Consigne
Repérez toutes les lignes des enregistrements ci-dessous qui contiennent le mot « compared » et recopiez-les.
——————
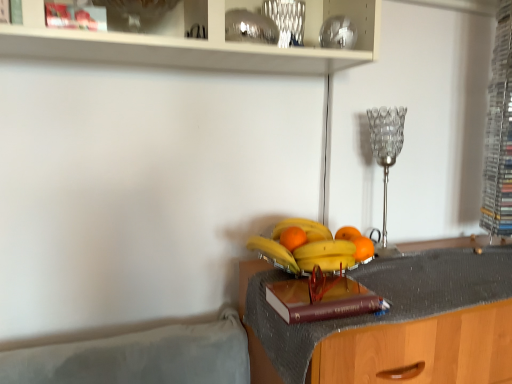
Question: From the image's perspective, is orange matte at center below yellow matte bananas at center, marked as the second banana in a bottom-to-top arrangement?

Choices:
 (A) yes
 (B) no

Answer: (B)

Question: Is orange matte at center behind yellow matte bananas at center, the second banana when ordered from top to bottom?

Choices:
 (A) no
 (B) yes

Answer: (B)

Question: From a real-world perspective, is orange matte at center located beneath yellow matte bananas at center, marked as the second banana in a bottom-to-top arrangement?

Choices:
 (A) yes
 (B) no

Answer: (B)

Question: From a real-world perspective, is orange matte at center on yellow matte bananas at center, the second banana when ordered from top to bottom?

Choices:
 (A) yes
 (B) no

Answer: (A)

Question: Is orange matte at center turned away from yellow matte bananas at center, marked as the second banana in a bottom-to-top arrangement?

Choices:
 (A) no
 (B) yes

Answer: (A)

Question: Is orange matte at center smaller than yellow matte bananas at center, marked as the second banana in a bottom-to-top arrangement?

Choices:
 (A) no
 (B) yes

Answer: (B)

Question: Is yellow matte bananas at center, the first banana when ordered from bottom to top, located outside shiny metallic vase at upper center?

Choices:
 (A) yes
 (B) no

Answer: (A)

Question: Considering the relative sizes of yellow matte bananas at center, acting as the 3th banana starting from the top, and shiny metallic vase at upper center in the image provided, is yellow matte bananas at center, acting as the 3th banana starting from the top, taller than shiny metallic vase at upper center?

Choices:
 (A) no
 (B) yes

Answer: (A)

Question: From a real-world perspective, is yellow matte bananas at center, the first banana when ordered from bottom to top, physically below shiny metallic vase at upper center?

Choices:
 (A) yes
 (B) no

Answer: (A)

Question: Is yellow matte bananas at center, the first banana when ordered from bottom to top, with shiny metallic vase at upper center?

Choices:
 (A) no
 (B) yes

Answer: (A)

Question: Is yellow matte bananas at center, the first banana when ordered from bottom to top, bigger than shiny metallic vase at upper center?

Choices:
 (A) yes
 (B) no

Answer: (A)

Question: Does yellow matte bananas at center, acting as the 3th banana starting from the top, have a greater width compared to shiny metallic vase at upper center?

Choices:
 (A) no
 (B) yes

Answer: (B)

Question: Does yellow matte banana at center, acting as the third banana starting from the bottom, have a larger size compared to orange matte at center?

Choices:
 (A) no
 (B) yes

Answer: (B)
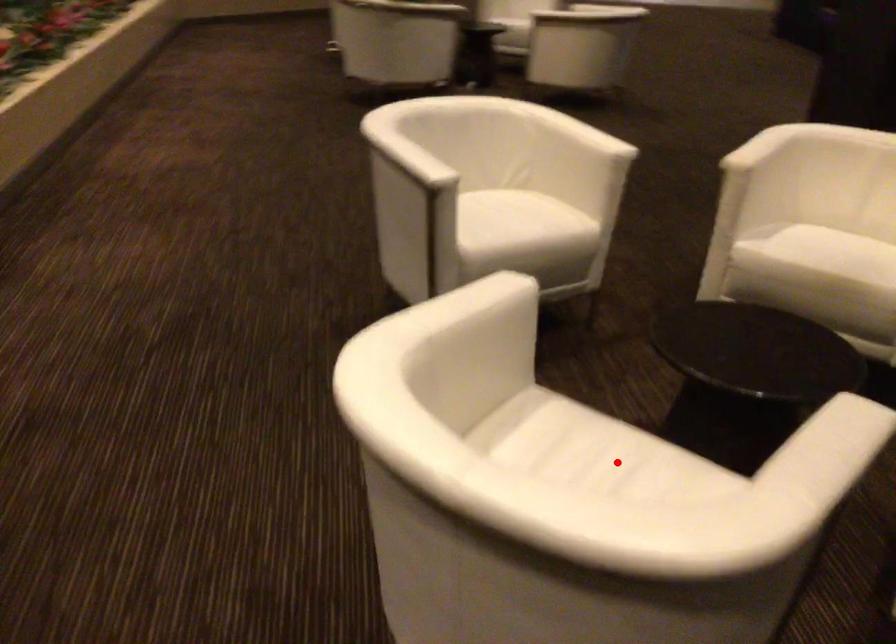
——————
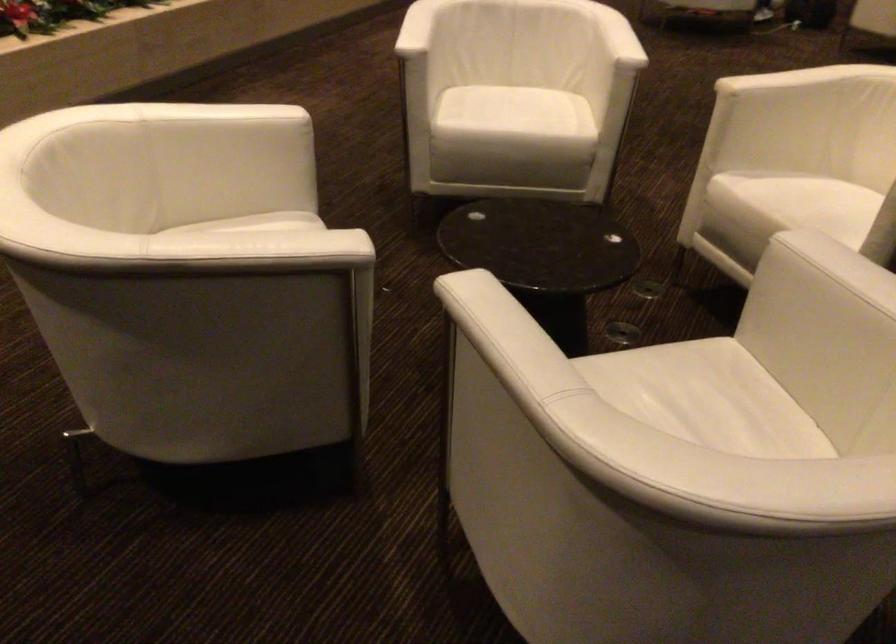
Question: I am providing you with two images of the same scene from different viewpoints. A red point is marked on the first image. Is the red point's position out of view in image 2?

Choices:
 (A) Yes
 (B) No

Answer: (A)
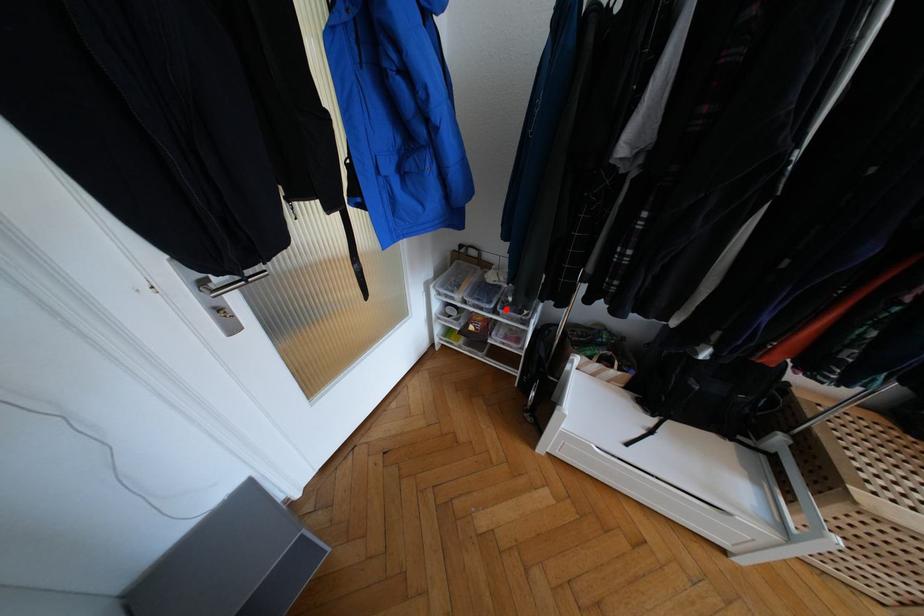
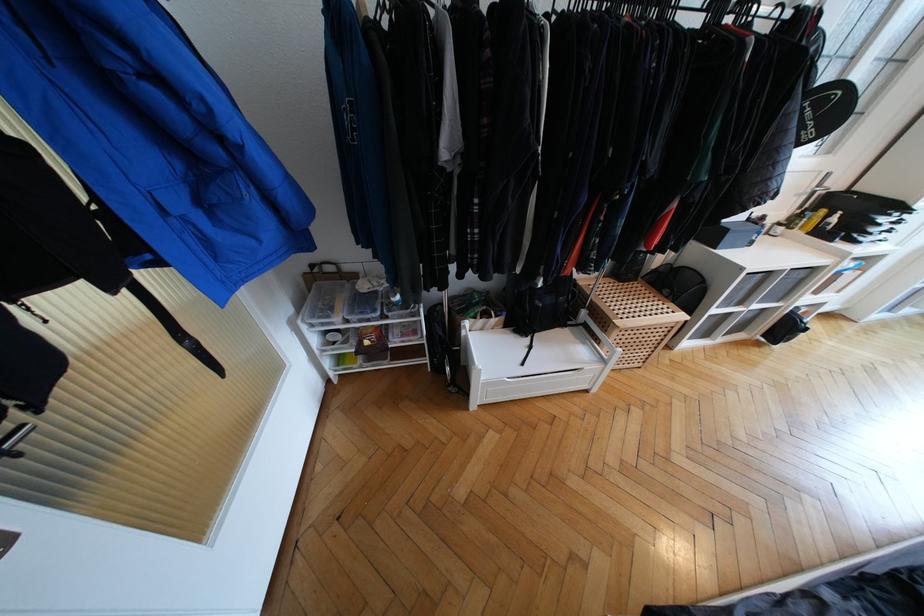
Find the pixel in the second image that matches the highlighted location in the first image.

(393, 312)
——————
Tâche réalisée
Question: Does yellow matte bananas at center, acting as the 3th banana starting from the top, have a greater width compared to shiny metallic vase at upper center?
Question: Does yellow matte banana at center, acting as the third banana starting from the bottom, have a larger size compared to orange matte at center?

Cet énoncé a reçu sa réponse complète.